* **Problem statement**
For the listing that follows, give again exactly the lines from the one with "R4: 2.2k (+12V, VFB) -> 2.2k (DC_IN, VFB)" to the one with "S5: none -> button (0V, TRIG)", including both.

===

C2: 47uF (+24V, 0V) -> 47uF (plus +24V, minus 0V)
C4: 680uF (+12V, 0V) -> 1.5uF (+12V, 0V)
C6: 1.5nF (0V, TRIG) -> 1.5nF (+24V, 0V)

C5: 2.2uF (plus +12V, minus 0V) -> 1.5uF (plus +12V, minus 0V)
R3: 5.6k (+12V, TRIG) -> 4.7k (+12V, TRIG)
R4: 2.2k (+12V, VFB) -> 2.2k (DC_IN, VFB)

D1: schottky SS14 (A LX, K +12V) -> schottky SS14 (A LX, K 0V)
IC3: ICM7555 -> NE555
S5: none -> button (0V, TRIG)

===

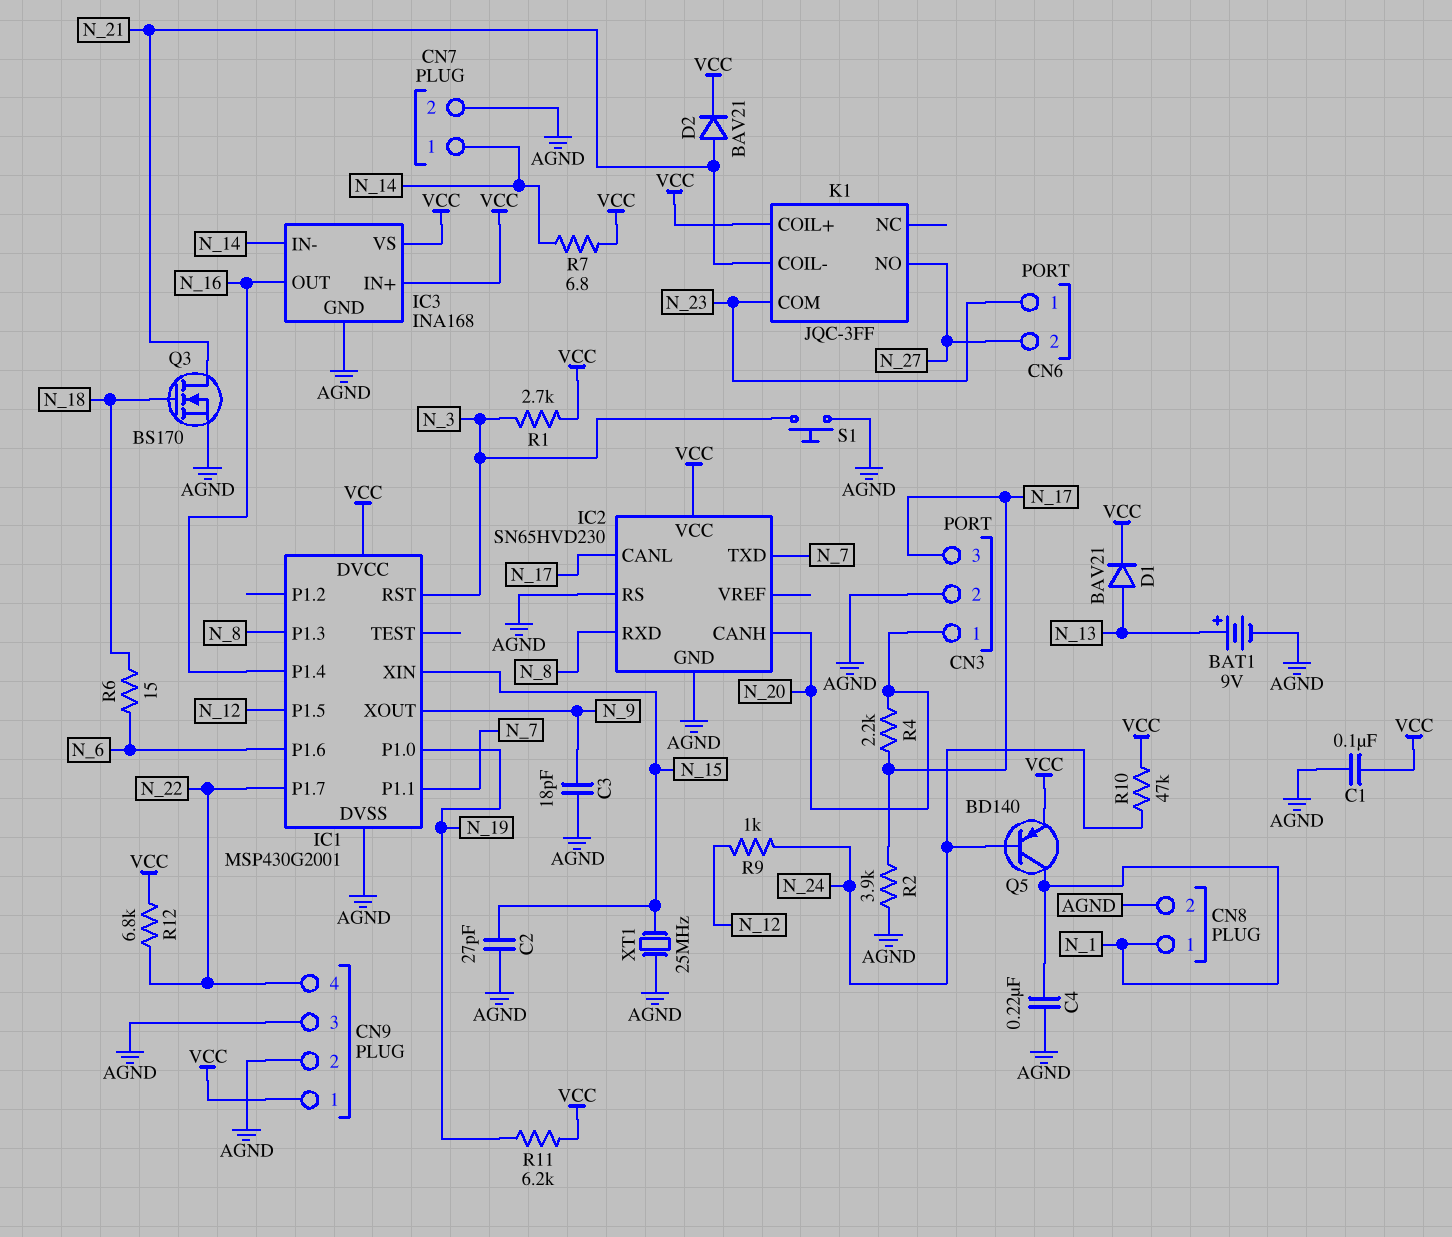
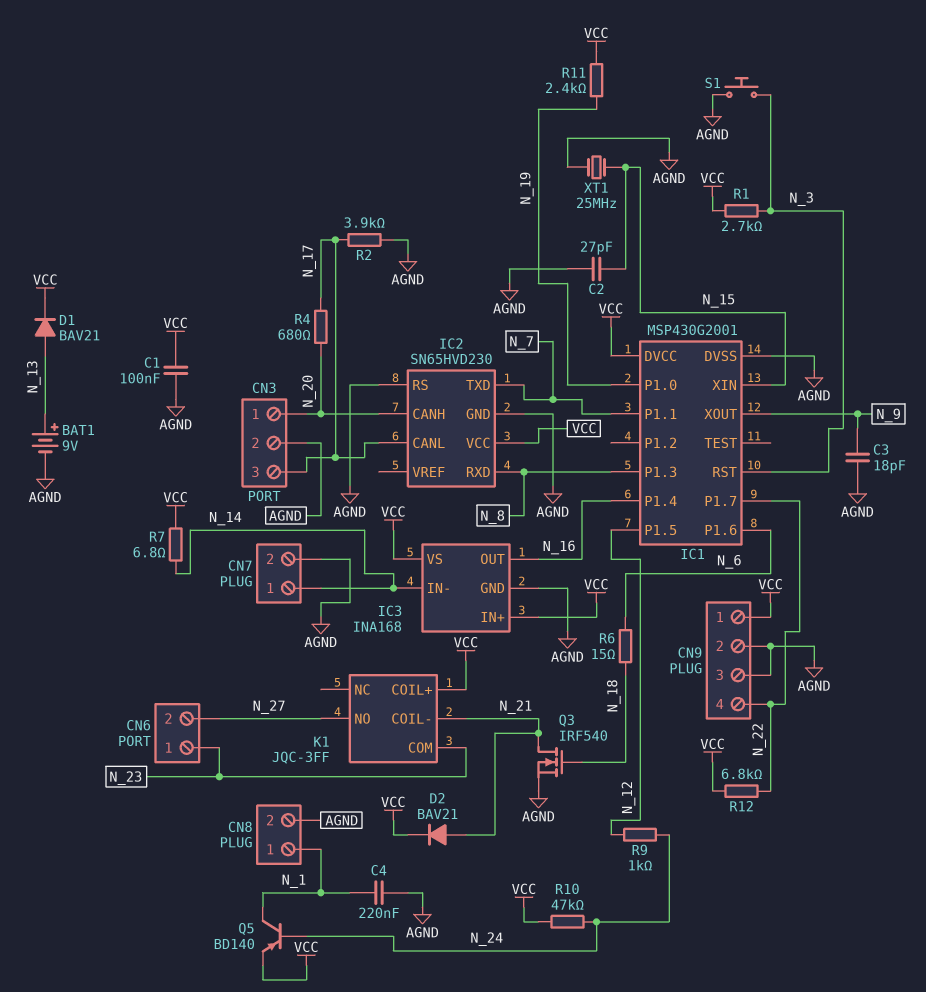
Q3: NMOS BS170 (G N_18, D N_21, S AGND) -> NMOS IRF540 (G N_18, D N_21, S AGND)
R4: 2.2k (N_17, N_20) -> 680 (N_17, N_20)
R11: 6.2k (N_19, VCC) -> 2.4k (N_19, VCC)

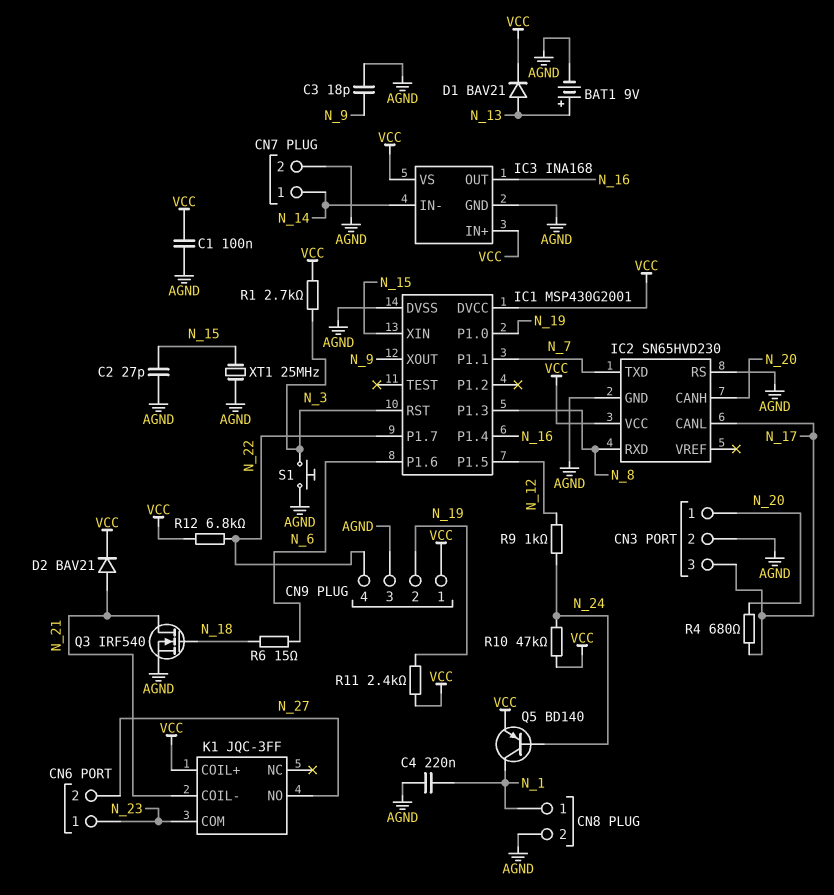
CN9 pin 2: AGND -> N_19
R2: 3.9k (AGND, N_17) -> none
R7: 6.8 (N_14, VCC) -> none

===

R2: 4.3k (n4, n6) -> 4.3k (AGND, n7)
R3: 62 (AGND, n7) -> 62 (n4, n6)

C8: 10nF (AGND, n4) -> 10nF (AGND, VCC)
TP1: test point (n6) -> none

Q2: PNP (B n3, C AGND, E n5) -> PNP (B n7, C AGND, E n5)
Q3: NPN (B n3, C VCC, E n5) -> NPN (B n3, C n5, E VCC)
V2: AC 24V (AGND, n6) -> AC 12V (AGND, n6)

===

* **Exercise solution**
R4: 2.2k (+12V, VFB) -> 2.2k (DC_IN, VFB)

D1: schottky SS14 (A LX, K +12V) -> schottky SS14 (A LX, K 0V)
IC3: ICM7555 -> NE555
S5: none -> button (0V, TRIG)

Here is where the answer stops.